YOUR TASK
Once you find the line containing "Detect all objects", please retype it and every line after it to the end of the entries, exactly and with nothing added.

*** DATA SUPPLIED ***

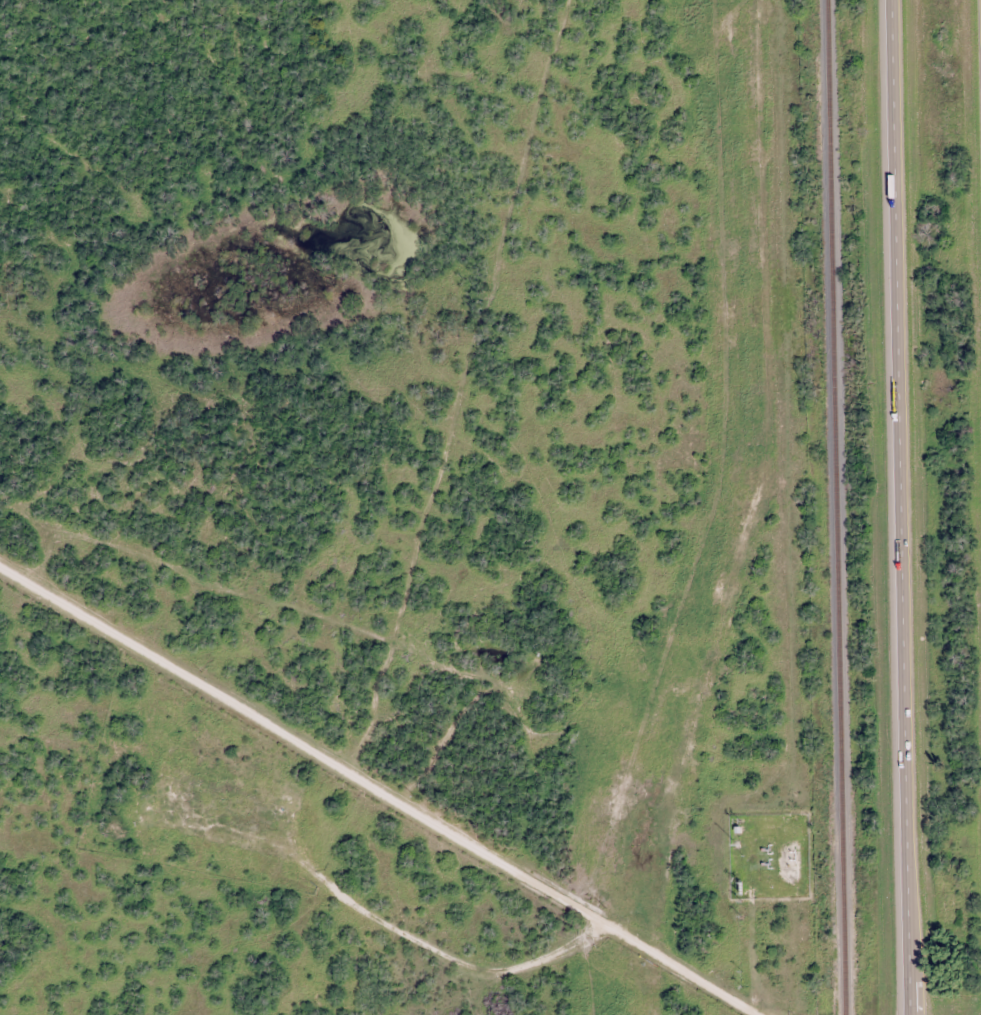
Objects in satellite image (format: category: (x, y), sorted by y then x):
railway: (839, 507)
road: (901, 507)
road: (390, 806)

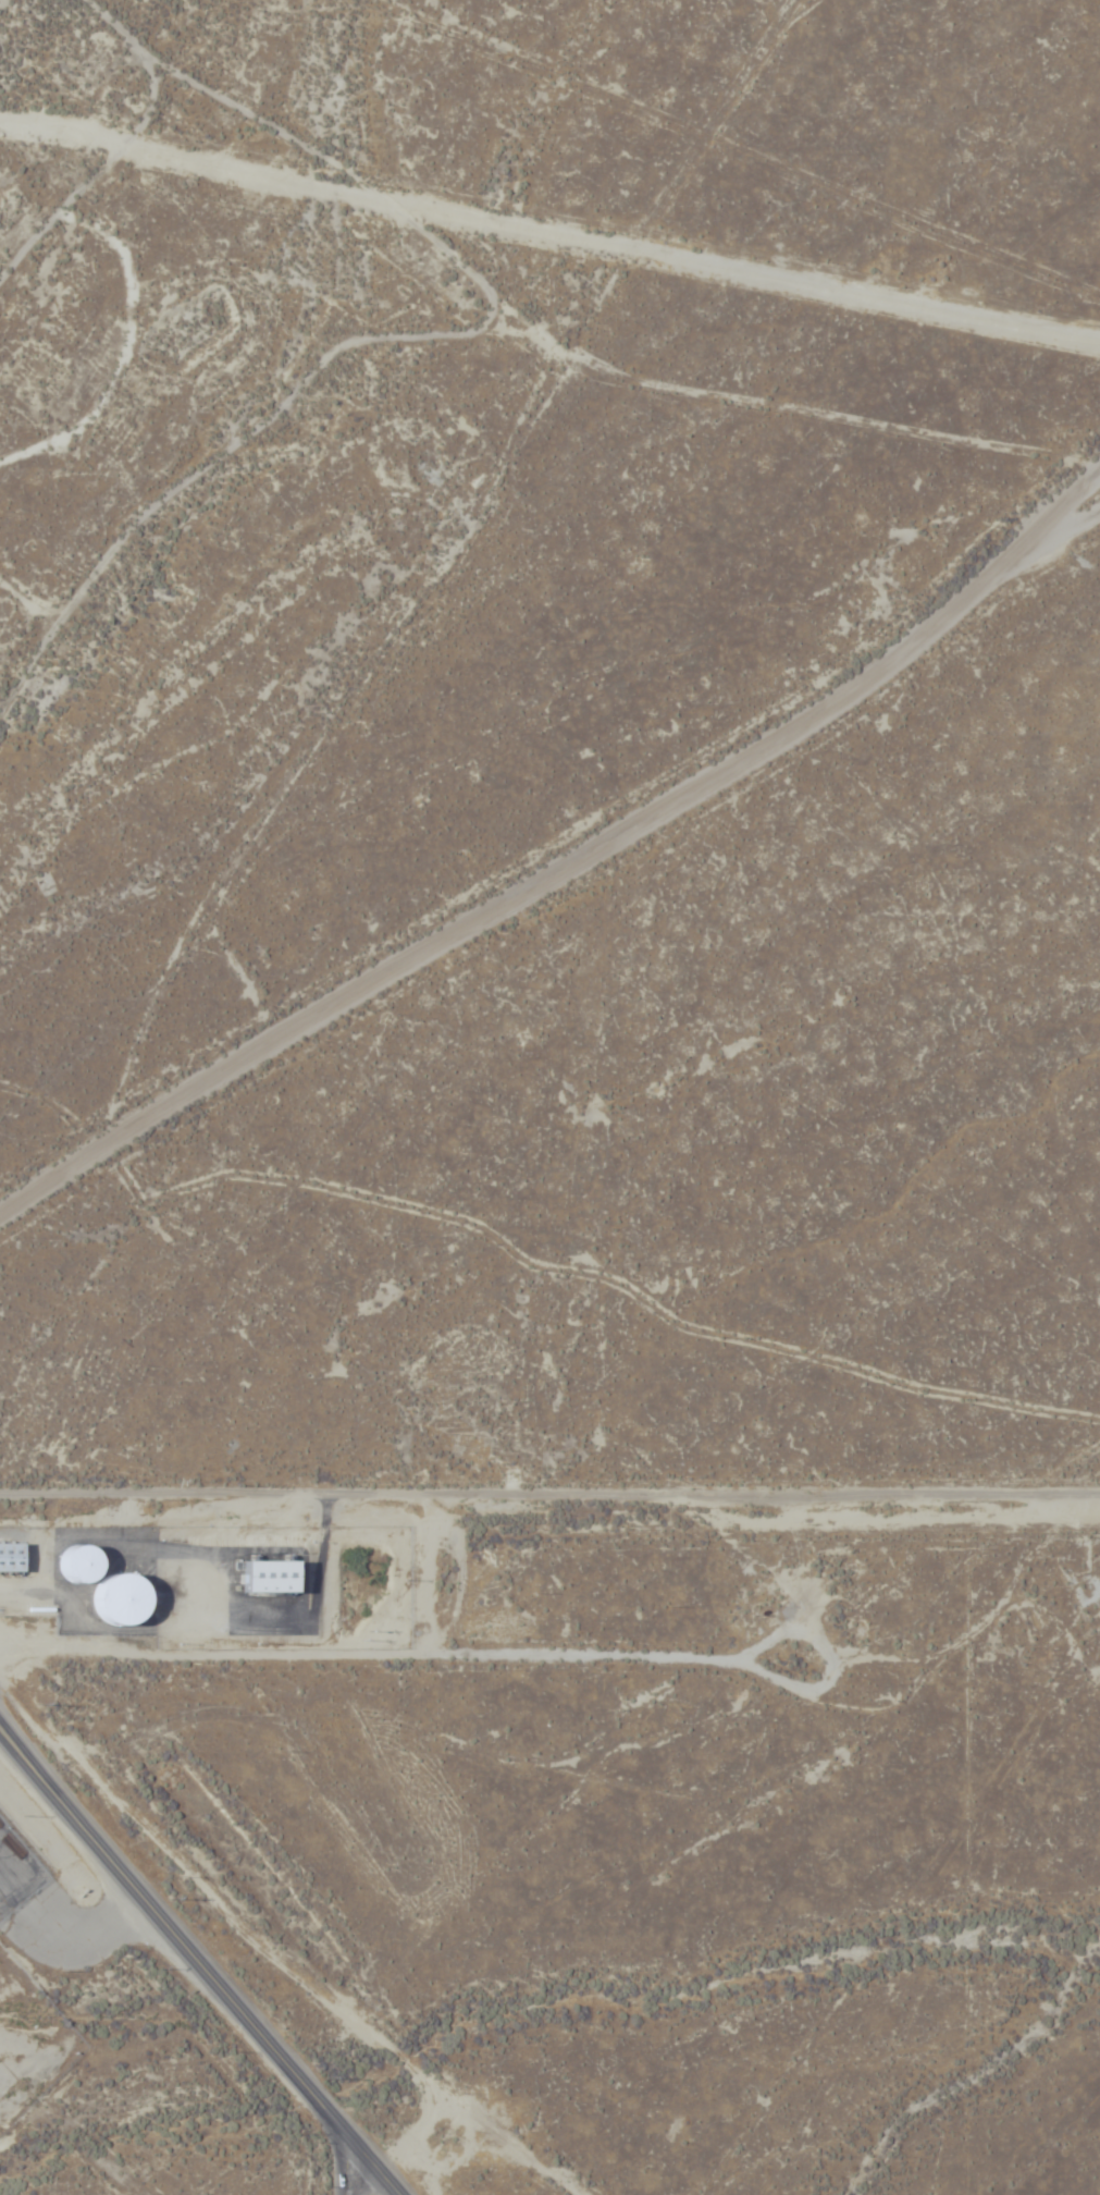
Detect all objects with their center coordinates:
road: (550, 894)
road: (550, 1503)
building: (8, 1558)
building: (76, 1565)
building: (264, 1578)
building: (113, 1600)
road: (185, 1981)
road: (352, 2185)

***

EXPECTED ANSWER
Detect all objects with their center coordinates:
road: (550, 894)
road: (550, 1503)
building: (8, 1558)
building: (76, 1565)
building: (264, 1578)
building: (113, 1600)
road: (185, 1981)
road: (352, 2185)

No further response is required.